[Before-and-after change records]:

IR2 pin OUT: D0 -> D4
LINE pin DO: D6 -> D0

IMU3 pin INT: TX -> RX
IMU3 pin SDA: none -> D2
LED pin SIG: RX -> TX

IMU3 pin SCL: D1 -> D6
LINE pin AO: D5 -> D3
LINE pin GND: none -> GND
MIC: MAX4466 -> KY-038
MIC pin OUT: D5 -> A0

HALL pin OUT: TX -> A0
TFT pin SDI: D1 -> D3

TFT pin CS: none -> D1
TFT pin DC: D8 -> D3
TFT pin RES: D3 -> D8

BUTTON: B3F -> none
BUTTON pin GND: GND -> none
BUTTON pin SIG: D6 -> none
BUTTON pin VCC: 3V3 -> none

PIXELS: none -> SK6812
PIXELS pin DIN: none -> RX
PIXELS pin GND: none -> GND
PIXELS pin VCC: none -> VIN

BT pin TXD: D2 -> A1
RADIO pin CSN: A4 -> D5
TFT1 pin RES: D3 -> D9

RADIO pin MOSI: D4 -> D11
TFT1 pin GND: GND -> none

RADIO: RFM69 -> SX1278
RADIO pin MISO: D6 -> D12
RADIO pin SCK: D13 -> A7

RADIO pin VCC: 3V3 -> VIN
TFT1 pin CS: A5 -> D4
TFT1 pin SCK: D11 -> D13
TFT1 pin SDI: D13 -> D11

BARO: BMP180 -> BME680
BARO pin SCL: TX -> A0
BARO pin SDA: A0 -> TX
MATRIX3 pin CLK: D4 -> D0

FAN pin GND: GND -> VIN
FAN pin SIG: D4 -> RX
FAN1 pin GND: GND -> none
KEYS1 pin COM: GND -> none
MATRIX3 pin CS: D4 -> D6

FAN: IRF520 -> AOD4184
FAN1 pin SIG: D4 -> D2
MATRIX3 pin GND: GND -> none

[PROMPT]:
Repeat the records above exactly as they appear.

[EXERCISE OUTPUT]:
IR2 pin OUT: D0 -> D4
LINE pin DO: D6 -> D0

IMU3 pin INT: TX -> RX
IMU3 pin SDA: none -> D2
LED pin SIG: RX -> TX

IMU3 pin SCL: D1 -> D6
LINE pin AO: D5 -> D3
LINE pin GND: none -> GND
MIC: MAX4466 -> KY-038
MIC pin OUT: D5 -> A0

HALL pin OUT: TX -> A0
TFT pin SDI: D1 -> D3

TFT pin CS: none -> D1
TFT pin DC: D8 -> D3
TFT pin RES: D3 -> D8

BUTTON: B3F -> none
BUTTON pin GND: GND -> none
BUTTON pin SIG: D6 -> none
BUTTON pin VCC: 3V3 -> none

PIXELS: none -> SK6812
PIXELS pin DIN: none -> RX
PIXELS pin GND: none -> GND
PIXELS pin VCC: none -> VIN

BT pin TXD: D2 -> A1
RADIO pin CSN: A4 -> D5
TFT1 pin RES: D3 -> D9

RADIO pin MOSI: D4 -> D11
TFT1 pin GND: GND -> none

RADIO: RFM69 -> SX1278
RADIO pin MISO: D6 -> D12
RADIO pin SCK: D13 -> A7

RADIO pin VCC: 3V3 -> VIN
TFT1 pin CS: A5 -> D4
TFT1 pin SCK: D11 -> D13
TFT1 pin SDI: D13 -> D11

BARO: BMP180 -> BME680
BARO pin SCL: TX -> A0
BARO pin SDA: A0 -> TX
MATRIX3 pin CLK: D4 -> D0

FAN pin GND: GND -> VIN
FAN pin SIG: D4 -> RX
FAN1 pin GND: GND -> none
KEYS1 pin COM: GND -> none
MATRIX3 pin CS: D4 -> D6

FAN: IRF520 -> AOD4184
FAN1 pin SIG: D4 -> D2
MATRIX3 pin GND: GND -> none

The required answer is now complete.